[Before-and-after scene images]

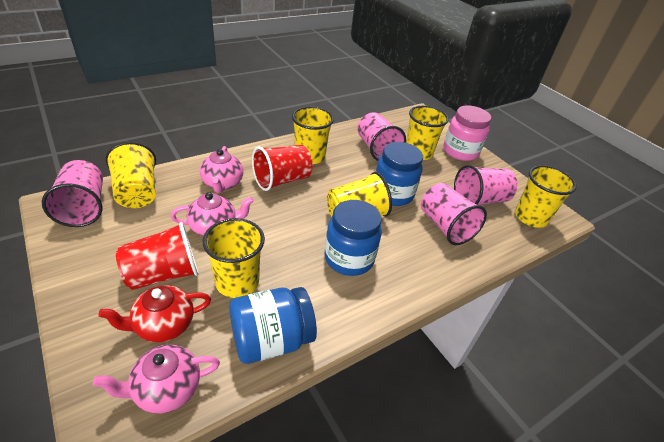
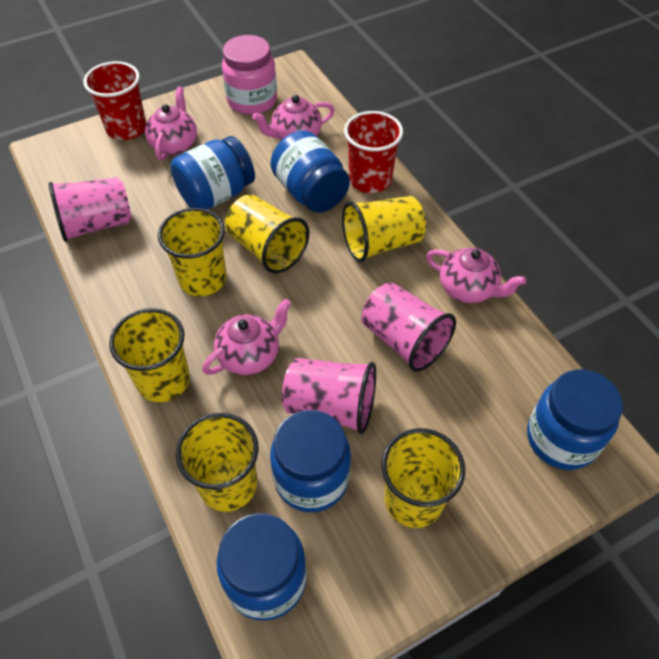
blue jar: 3 -> 5
pink cup: 4 -> 3
pink teapot: 3 -> 4
red teapot: 1 -> 0

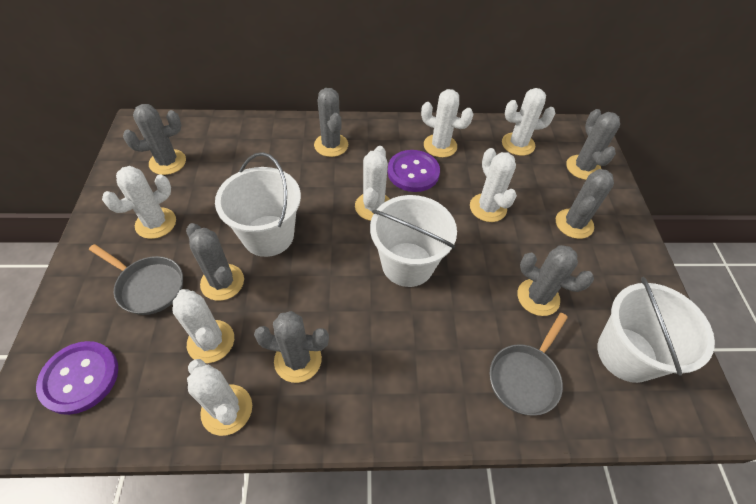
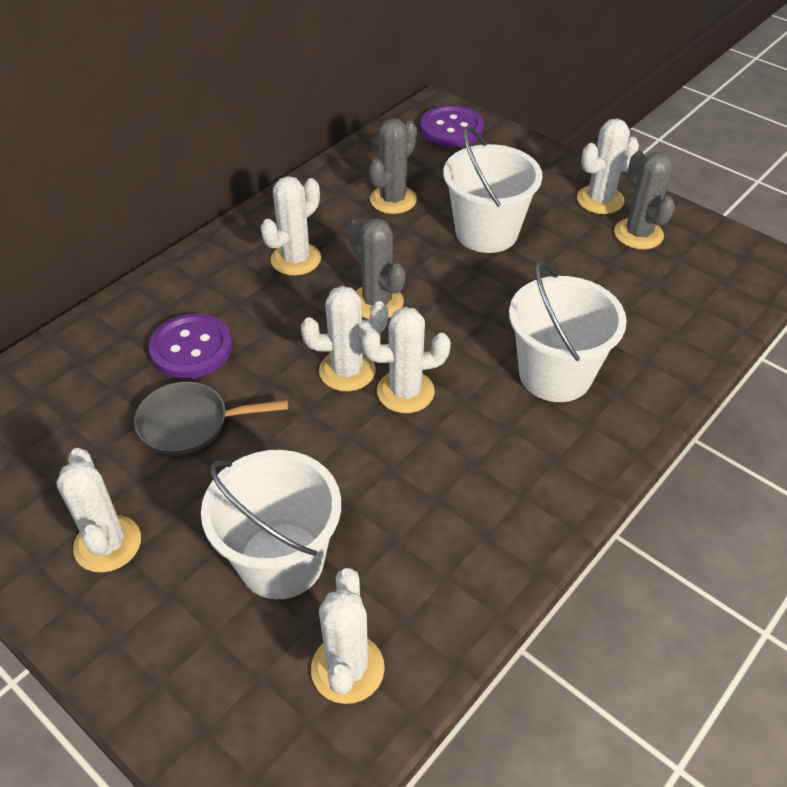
grey cactus: 7 -> 3
grey pan: 2 -> 1
white cactus: 7 -> 6

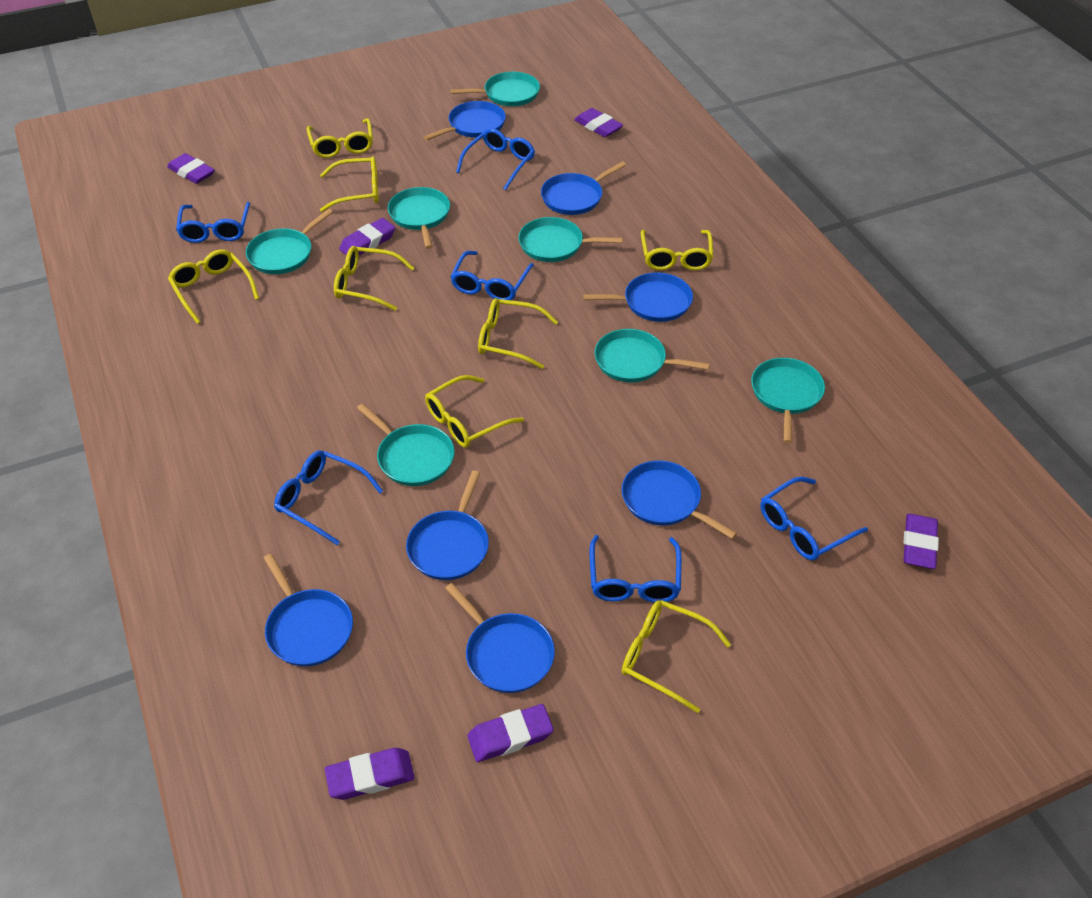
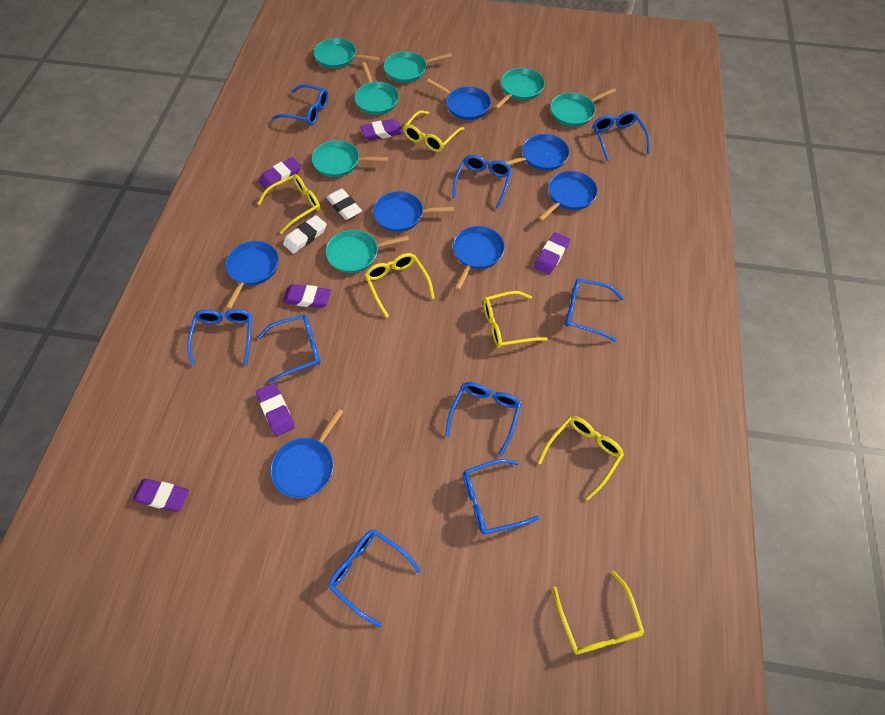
blue glasses: 6 -> 9
white eraser: 0 -> 2
yellow glasses: 8 -> 6

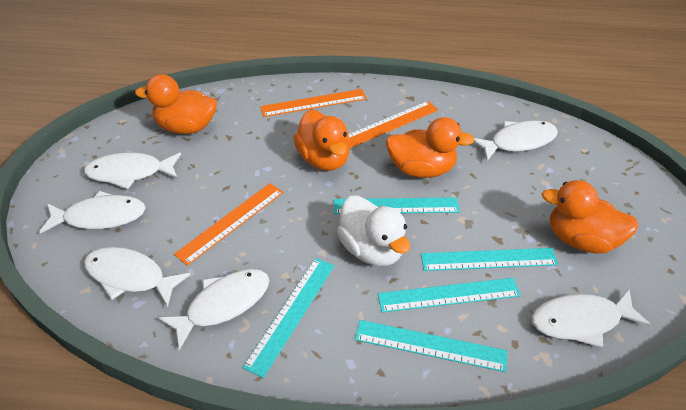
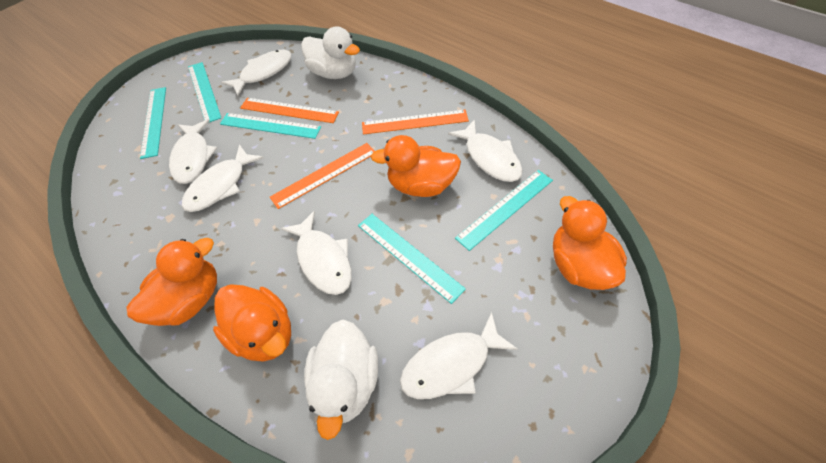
white duck: 1 -> 2

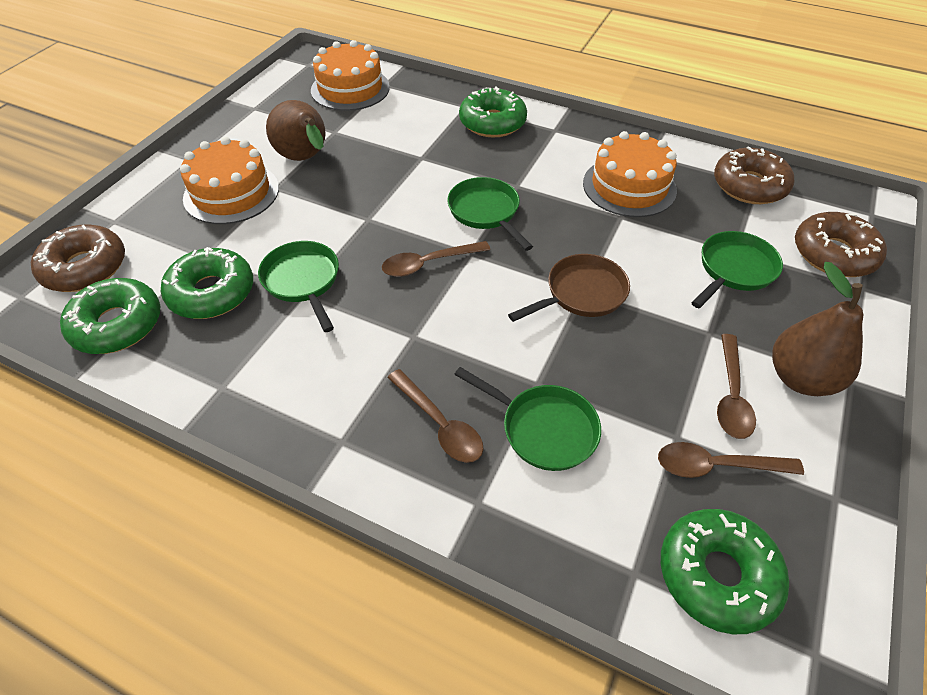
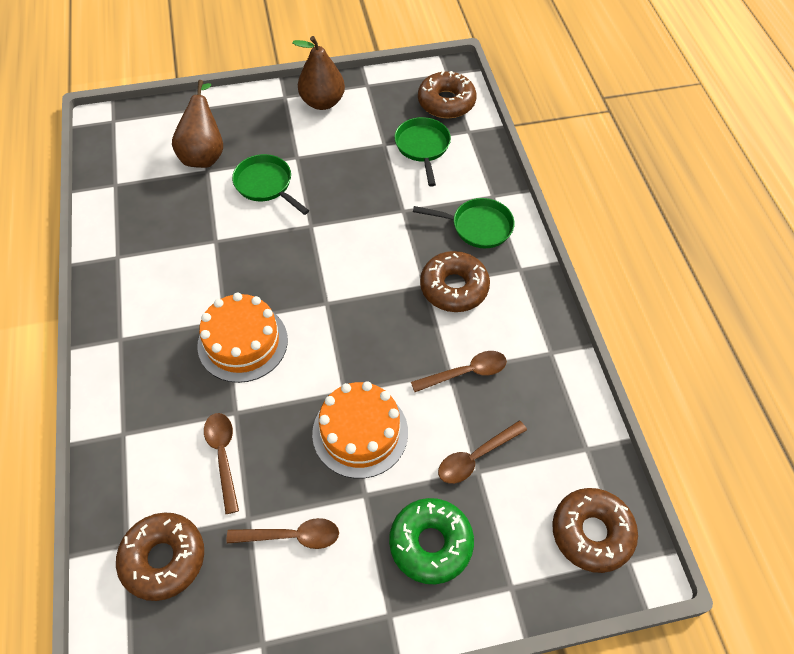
brown donut: 3 -> 4
brown pan: 1 -> 0
green donut: 4 -> 1
green pan: 4 -> 3
orange cake: 3 -> 2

Instructions for the task: Line by line, print the records exactly, leaving the pictures behind.

Solved exercise:
blue jar: 3 -> 5
pink cup: 4 -> 3
pink teapot: 3 -> 4
red teapot: 1 -> 0

grey cactus: 7 -> 3
grey pan: 2 -> 1
white cactus: 7 -> 6

blue glasses: 6 -> 9
white eraser: 0 -> 2
yellow glasses: 8 -> 6

white duck: 1 -> 2

brown donut: 3 -> 4
brown pan: 1 -> 0
green donut: 4 -> 1
green pan: 4 -> 3
orange cake: 3 -> 2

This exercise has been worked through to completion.